(Object transformation records)
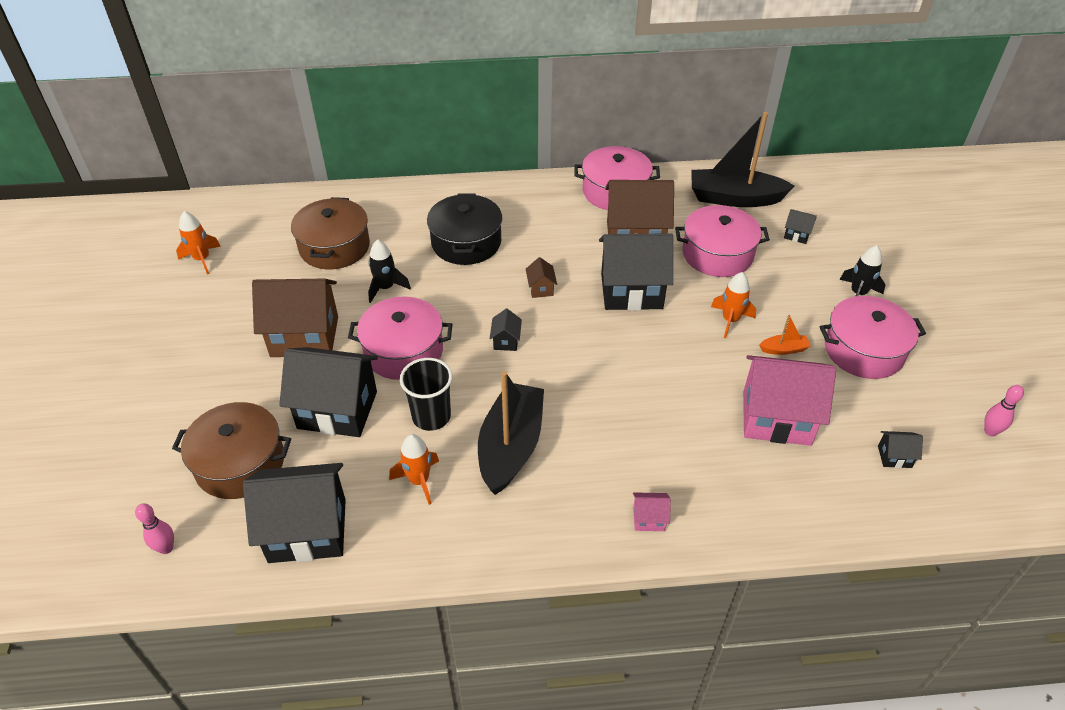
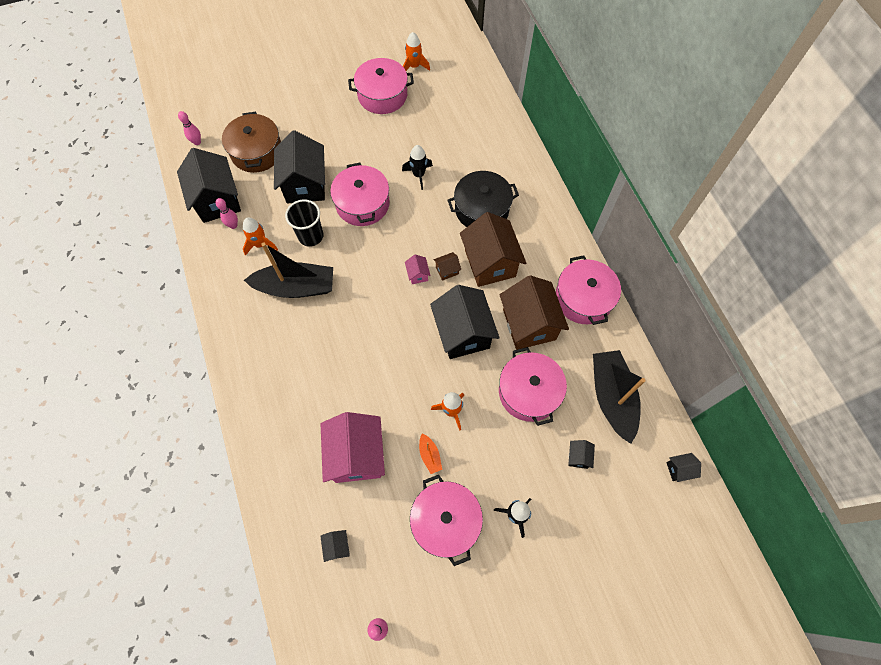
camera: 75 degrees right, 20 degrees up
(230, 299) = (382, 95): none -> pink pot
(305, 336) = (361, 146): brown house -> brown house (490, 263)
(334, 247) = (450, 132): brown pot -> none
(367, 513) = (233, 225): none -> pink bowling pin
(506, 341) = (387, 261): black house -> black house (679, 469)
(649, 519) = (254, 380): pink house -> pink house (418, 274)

(Try it) Search the records above for "brown" and copy every line that has it.

(Output)
(305, 336) = (361, 146): brown house -> brown house (490, 263)
(334, 247) = (450, 132): brown pot -> none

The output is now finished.